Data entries
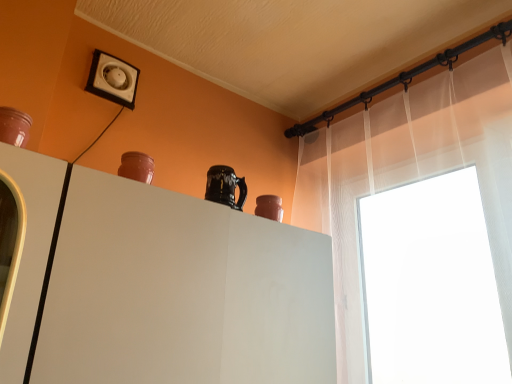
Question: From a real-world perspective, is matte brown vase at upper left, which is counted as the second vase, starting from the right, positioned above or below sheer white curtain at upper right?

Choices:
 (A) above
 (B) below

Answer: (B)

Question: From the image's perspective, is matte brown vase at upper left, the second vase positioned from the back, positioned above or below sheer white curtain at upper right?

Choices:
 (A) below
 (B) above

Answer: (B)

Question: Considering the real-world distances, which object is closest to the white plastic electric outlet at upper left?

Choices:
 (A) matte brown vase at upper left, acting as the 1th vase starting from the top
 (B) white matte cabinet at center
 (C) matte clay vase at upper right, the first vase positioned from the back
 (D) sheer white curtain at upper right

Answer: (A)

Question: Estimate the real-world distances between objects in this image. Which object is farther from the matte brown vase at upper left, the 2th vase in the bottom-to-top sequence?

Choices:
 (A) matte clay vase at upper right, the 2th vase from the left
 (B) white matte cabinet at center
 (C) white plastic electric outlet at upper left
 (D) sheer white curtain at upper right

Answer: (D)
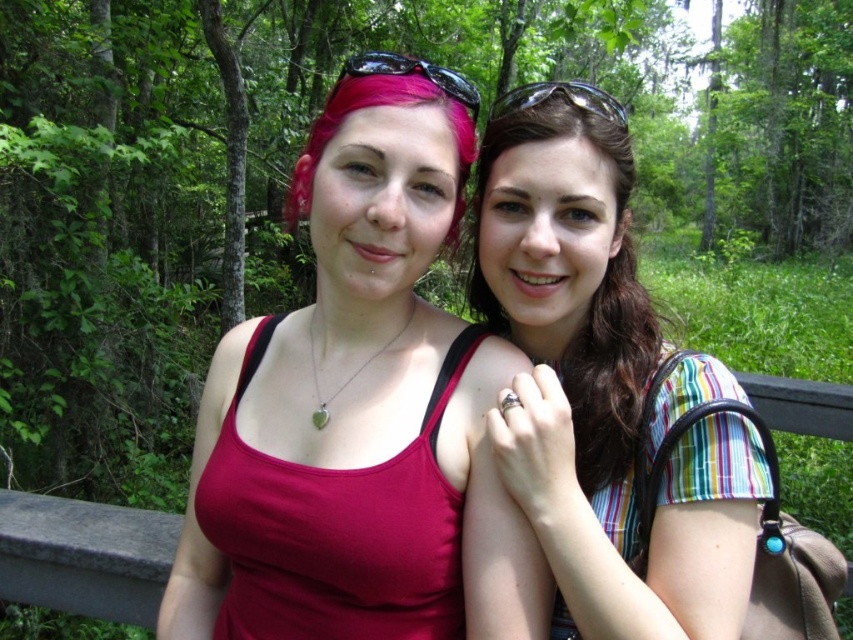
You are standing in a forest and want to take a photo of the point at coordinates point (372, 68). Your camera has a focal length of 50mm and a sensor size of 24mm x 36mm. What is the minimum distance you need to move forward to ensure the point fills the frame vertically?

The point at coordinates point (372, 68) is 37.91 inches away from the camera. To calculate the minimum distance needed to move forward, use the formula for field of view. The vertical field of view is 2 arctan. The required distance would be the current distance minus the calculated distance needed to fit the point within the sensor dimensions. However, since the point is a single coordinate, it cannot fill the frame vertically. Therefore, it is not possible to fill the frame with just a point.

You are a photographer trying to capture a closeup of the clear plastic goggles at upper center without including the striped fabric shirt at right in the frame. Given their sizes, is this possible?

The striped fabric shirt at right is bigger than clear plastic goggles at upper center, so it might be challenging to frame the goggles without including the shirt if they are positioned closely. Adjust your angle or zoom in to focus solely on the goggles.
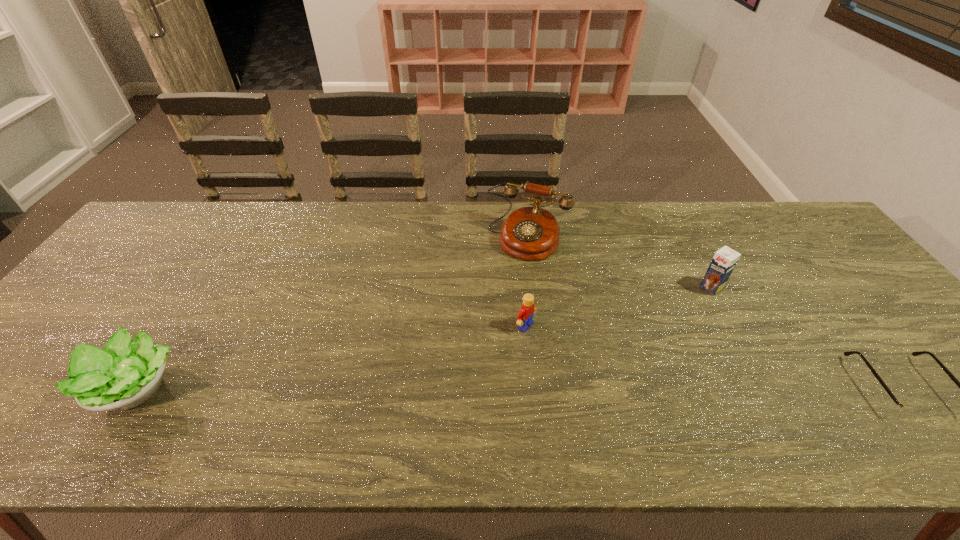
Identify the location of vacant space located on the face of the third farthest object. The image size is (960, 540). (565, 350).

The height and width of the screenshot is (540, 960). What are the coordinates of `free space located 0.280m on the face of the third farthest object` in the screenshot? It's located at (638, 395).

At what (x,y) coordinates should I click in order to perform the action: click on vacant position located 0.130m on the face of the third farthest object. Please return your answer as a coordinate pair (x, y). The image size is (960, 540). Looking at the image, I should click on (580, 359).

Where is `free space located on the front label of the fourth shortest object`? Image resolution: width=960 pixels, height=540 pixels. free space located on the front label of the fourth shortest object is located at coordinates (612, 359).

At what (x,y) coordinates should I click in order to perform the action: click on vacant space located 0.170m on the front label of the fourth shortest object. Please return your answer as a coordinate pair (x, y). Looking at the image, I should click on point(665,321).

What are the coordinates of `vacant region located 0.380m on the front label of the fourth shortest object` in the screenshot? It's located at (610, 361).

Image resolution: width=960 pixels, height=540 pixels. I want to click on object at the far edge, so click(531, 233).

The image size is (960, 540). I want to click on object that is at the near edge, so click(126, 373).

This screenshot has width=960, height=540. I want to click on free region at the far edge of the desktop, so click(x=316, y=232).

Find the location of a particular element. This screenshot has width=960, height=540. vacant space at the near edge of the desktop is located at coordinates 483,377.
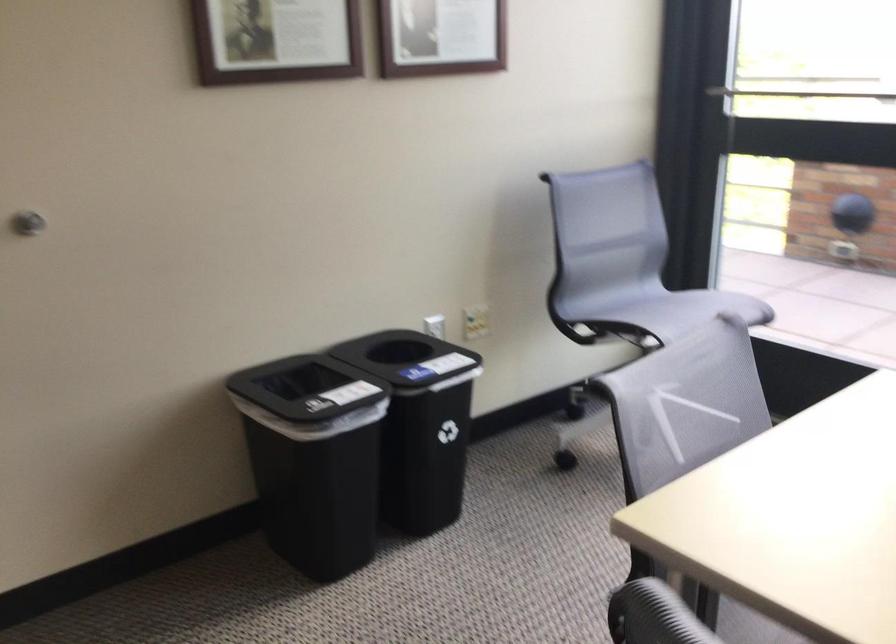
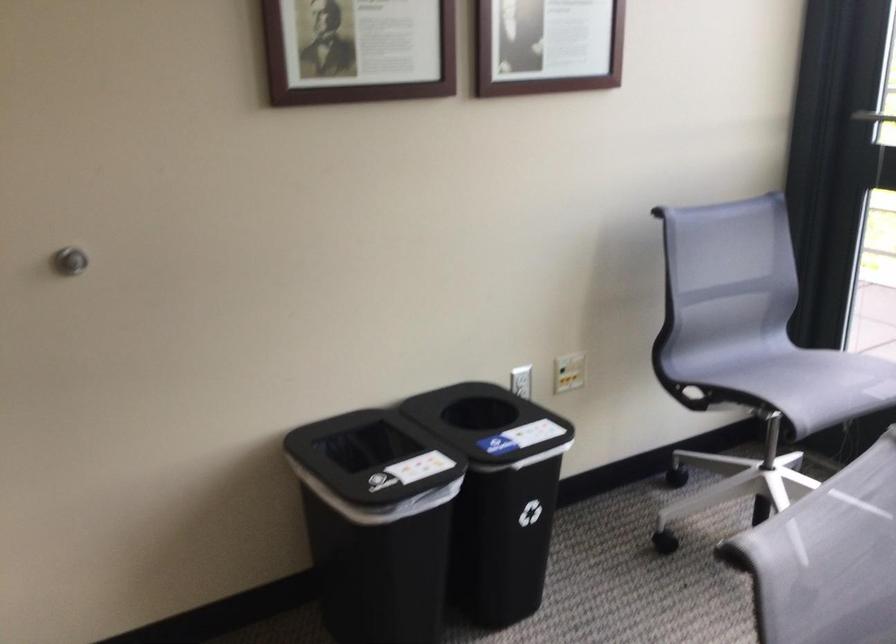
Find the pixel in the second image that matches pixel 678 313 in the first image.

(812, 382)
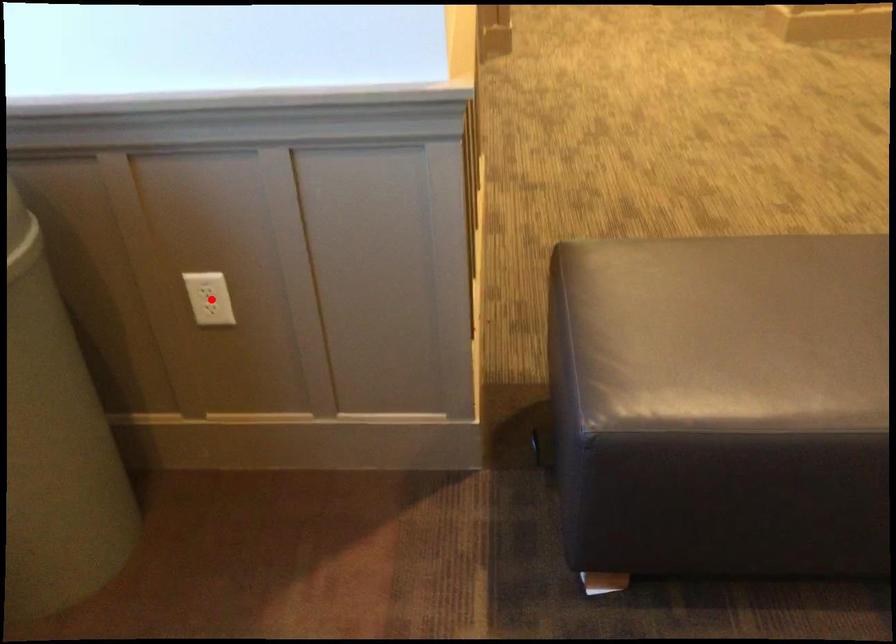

» **Try it**
Rewrite every line of the records above, replacing "curtain" with "drape" and leaving everything else unchanged. Omit the pictures from your answer.

» **Solution**
Question: From a real-world perspective, is matte brown vase at upper left, which is counted as the second vase, starting from the right, positioned above or below sheer white drape at upper right?

Choices:
 (A) above
 (B) below

Answer: (B)

Question: From the image's perspective, is matte brown vase at upper left, the second vase positioned from the back, positioned above or below sheer white drape at upper right?

Choices:
 (A) below
 (B) above

Answer: (B)

Question: Considering the real-world distances, which object is closest to the white plastic electric outlet at upper left?

Choices:
 (A) matte brown vase at upper left, acting as the 1th vase starting from the top
 (B) white matte cabinet at center
 (C) matte clay vase at upper right, the first vase positioned from the back
 (D) sheer white drape at upper right

Answer: (A)

Question: Estimate the real-world distances between objects in this image. Which object is farther from the matte brown vase at upper left, the 2th vase in the bottom-to-top sequence?

Choices:
 (A) matte clay vase at upper right, the 2th vase from the left
 (B) white matte cabinet at center
 (C) white plastic electric outlet at upper left
 (D) sheer white drape at upper right

Answer: (D)
You are standing in a forest and want to take a photo of the point at coordinates point (372, 68). Your camera has a focal length of 50mm and a sensor size of 24mm x 36mm. What is the minimum distance you need to move forward to ensure the point fills the frame vertically?

The point at coordinates point (372, 68) is 37.91 inches away from the camera. To calculate the minimum distance needed to move forward, use the formula for field of view. The vertical field of view is 2 arctan. The required distance would be the current distance minus the calculated distance needed to fit the point within the sensor dimensions. However, since the point is a single coordinate, it cannot fill the frame vertically. Therefore, it is not possible to fill the frame with just a point.

You are a photographer trying to capture a closeup of the clear plastic goggles at upper center without including the striped fabric shirt at right in the frame. Given their sizes, is this possible?

The striped fabric shirt at right is bigger than clear plastic goggles at upper center, so it might be challenging to frame the goggles without including the shirt if they are positioned closely. Adjust your angle or zoom in to focus solely on the goggles.
Identify the location of vacant space located on the face of the third farthest object. The image size is (960, 540). (565, 350).

The height and width of the screenshot is (540, 960). What are the coordinates of `free space located 0.280m on the face of the third farthest object` in the screenshot? It's located at (638, 395).

At what (x,y) coordinates should I click in order to perform the action: click on vacant position located 0.130m on the face of the third farthest object. Please return your answer as a coordinate pair (x, y). The image size is (960, 540). Looking at the image, I should click on (580, 359).

Where is `free space located on the front label of the fourth shortest object`? Image resolution: width=960 pixels, height=540 pixels. free space located on the front label of the fourth shortest object is located at coordinates (612, 359).

At what (x,y) coordinates should I click in order to perform the action: click on vacant space located 0.170m on the front label of the fourth shortest object. Please return your answer as a coordinate pair (x, y). Looking at the image, I should click on point(665,321).

What are the coordinates of `vacant region located 0.380m on the front label of the fourth shortest object` in the screenshot? It's located at (610, 361).

Image resolution: width=960 pixels, height=540 pixels. I want to click on object at the far edge, so click(531, 233).

The image size is (960, 540). I want to click on object that is at the near edge, so click(126, 373).

This screenshot has width=960, height=540. I want to click on free region at the far edge of the desktop, so click(x=316, y=232).

Find the location of a particular element. This screenshot has width=960, height=540. vacant space at the near edge of the desktop is located at coordinates 483,377.
Find the pixel in the second image that matches pixel 678 313 in the first image.

(812, 382)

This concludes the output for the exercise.